**Saved data entries**
— START —

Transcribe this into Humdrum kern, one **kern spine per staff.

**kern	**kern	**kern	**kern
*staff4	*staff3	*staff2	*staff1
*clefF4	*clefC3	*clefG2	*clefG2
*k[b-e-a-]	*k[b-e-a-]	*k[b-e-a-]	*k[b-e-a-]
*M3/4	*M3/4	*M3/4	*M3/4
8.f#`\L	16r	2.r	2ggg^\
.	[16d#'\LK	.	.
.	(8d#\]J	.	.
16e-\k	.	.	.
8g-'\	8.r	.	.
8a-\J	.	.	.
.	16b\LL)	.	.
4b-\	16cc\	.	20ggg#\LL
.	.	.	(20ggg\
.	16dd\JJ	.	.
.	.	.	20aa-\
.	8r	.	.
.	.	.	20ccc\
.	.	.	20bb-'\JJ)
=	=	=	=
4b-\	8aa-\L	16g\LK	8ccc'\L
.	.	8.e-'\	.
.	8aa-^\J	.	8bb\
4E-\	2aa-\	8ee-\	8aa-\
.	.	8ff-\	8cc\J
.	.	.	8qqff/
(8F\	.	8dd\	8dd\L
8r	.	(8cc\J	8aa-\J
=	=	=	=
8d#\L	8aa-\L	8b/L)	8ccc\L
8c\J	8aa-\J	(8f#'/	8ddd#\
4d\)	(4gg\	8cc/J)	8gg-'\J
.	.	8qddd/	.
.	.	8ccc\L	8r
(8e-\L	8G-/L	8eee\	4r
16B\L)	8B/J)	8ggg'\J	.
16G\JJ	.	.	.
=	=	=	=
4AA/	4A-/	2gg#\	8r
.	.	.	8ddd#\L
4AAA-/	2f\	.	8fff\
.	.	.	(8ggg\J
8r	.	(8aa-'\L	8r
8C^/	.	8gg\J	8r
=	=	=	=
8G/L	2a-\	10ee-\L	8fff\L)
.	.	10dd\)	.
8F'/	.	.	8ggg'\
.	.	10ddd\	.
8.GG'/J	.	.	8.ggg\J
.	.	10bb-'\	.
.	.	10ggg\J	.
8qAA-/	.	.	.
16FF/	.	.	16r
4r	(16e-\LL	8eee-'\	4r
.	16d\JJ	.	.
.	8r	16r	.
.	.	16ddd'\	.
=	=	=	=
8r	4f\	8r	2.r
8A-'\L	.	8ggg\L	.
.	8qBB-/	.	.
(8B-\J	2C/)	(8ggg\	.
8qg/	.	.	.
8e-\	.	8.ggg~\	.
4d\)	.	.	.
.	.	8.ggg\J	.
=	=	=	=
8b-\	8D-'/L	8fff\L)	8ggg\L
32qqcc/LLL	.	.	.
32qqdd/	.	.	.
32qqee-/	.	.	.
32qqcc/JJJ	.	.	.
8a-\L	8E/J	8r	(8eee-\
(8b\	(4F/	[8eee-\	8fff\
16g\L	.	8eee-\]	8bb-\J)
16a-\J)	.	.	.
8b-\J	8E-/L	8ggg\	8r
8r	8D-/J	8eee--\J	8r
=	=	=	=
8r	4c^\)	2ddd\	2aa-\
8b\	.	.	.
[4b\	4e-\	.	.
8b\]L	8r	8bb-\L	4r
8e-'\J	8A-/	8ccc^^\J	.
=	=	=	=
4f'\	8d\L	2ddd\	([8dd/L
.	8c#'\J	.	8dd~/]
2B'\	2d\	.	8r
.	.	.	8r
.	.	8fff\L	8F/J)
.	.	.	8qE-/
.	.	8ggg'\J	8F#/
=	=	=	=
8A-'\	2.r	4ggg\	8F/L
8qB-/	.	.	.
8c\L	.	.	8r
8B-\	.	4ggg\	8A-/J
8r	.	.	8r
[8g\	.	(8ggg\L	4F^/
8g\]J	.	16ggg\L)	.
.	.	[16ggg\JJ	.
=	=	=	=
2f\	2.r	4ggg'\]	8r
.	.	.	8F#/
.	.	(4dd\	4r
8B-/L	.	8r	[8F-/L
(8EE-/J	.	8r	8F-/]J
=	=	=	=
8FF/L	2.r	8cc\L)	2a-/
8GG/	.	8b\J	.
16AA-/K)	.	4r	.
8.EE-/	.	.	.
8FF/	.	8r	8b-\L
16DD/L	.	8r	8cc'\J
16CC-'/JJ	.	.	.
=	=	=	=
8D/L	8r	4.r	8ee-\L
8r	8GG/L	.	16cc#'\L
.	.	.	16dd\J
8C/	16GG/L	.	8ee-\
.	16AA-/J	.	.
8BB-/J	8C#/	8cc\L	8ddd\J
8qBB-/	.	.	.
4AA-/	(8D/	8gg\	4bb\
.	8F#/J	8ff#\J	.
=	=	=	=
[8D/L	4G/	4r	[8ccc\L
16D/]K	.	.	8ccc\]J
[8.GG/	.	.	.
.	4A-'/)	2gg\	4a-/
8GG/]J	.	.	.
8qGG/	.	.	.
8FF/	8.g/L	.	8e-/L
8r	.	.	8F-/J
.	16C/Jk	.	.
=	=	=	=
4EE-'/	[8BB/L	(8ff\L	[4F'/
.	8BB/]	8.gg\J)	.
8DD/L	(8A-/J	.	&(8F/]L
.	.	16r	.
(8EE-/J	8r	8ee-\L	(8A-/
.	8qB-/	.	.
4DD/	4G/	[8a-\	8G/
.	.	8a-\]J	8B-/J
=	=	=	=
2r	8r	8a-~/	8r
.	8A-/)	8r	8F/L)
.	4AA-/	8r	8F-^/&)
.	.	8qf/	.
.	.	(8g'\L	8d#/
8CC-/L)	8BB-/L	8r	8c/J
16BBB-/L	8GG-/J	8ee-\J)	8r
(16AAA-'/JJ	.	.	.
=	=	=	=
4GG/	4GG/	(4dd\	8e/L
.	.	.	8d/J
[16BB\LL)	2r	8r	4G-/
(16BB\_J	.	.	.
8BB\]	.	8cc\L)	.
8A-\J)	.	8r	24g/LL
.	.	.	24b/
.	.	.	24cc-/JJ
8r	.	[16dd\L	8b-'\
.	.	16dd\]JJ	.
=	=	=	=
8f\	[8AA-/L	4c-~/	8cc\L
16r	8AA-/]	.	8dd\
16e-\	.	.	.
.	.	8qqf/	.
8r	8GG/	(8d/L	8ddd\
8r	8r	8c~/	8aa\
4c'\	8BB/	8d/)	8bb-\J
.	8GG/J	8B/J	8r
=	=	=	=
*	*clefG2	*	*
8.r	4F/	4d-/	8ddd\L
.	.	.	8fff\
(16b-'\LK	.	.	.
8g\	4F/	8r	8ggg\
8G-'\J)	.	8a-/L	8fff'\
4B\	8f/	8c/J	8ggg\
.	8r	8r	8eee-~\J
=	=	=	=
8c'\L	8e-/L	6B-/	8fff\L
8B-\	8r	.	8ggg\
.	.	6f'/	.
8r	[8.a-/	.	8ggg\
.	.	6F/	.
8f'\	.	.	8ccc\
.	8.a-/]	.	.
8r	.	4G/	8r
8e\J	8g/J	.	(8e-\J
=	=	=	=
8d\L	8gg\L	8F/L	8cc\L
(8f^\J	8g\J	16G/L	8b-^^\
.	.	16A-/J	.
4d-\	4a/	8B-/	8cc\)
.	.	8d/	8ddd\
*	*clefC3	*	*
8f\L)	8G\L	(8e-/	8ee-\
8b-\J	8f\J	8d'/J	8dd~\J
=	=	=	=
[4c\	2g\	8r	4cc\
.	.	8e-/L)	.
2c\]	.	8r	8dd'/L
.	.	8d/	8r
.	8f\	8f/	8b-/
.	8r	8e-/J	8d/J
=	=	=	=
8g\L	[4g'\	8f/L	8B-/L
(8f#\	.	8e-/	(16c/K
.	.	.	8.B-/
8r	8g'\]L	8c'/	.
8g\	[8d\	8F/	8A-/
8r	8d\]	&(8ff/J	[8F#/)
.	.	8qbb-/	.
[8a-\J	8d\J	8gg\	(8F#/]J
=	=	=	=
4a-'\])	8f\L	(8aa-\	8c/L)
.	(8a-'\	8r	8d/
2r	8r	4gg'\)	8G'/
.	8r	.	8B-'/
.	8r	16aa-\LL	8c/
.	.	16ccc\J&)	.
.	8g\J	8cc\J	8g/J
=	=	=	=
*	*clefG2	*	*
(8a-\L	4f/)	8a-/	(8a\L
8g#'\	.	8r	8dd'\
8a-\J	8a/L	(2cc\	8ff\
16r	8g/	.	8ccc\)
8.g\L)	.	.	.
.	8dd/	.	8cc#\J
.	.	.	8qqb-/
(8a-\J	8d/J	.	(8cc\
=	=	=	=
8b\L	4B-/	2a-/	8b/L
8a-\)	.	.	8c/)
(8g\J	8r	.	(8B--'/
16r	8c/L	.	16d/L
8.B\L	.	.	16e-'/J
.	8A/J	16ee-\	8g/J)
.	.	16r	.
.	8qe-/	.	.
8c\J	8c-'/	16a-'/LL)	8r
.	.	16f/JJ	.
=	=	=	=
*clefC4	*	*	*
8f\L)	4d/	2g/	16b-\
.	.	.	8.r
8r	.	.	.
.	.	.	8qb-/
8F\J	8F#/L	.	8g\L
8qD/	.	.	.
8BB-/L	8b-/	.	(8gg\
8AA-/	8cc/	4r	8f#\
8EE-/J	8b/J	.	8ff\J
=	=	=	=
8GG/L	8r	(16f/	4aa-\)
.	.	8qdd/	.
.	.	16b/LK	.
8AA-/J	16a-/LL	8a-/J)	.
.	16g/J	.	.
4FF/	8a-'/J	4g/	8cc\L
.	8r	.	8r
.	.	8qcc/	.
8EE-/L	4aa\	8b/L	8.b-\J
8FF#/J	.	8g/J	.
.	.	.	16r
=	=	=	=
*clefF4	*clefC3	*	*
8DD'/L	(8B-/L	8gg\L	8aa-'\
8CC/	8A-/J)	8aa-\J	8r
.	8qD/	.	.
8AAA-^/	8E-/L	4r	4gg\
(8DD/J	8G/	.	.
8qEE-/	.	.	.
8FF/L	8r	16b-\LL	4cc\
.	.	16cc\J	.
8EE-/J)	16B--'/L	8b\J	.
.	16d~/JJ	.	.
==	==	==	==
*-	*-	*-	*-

— END —

Pick out every line in the records that contains the string "kern", matching case exactly, and copy each of those lines in full.

Transcribe this into Humdrum kern, one **kern spine per staff.
**kern	**kern	**kern	**kern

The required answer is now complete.